= To do =
Only the lines from the one containing "(118, 291) = (583, 564): green carton -> none" through the final line of the entries below are wanted, each copied exactly.

*** Material for the task

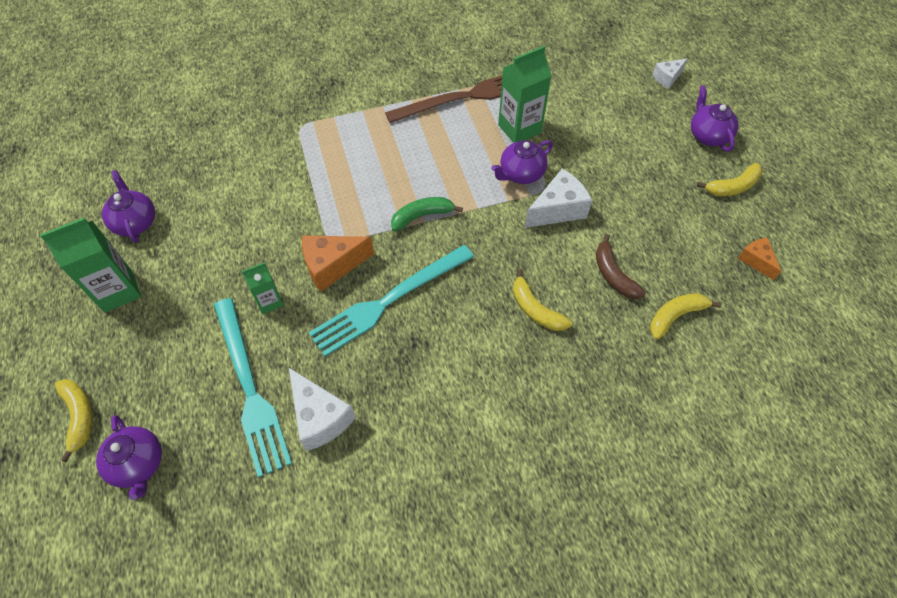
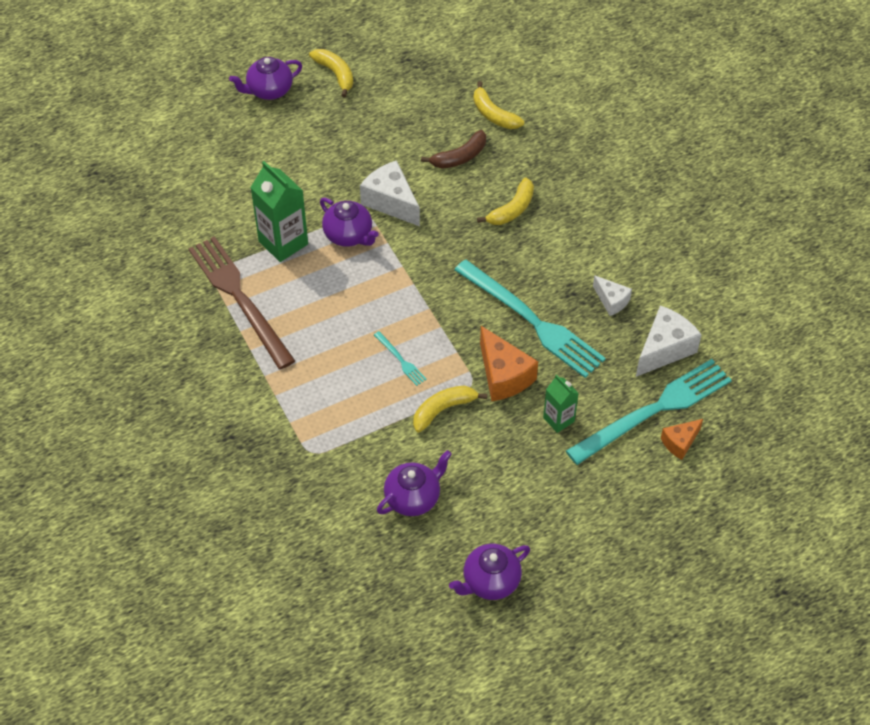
camera: 100 degrees left, 5 degrees down
(79, 417) = (725, 543): yellow banana -> yellow banana (443, 410)
(118, 291) = (583, 564): green carton -> none
(138, 464) = (750, 476): purple teapot -> purple teapot (413, 498)
(372, 193) = (400, 360): none -> turquoise fork
(422, 216) = (423, 311): green banana -> none
(667, 78) = (185, 122): white cheese -> white cheese (611, 301)
(756, 261) = (421, 62): orange cheese -> orange cheese (680, 442)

******

= Response =
(118, 291) = (583, 564): green carton -> none
(138, 464) = (750, 476): purple teapot -> purple teapot (413, 498)
(372, 193) = (400, 360): none -> turquoise fork
(422, 216) = (423, 311): green banana -> none
(667, 78) = (185, 122): white cheese -> white cheese (611, 301)
(756, 261) = (421, 62): orange cheese -> orange cheese (680, 442)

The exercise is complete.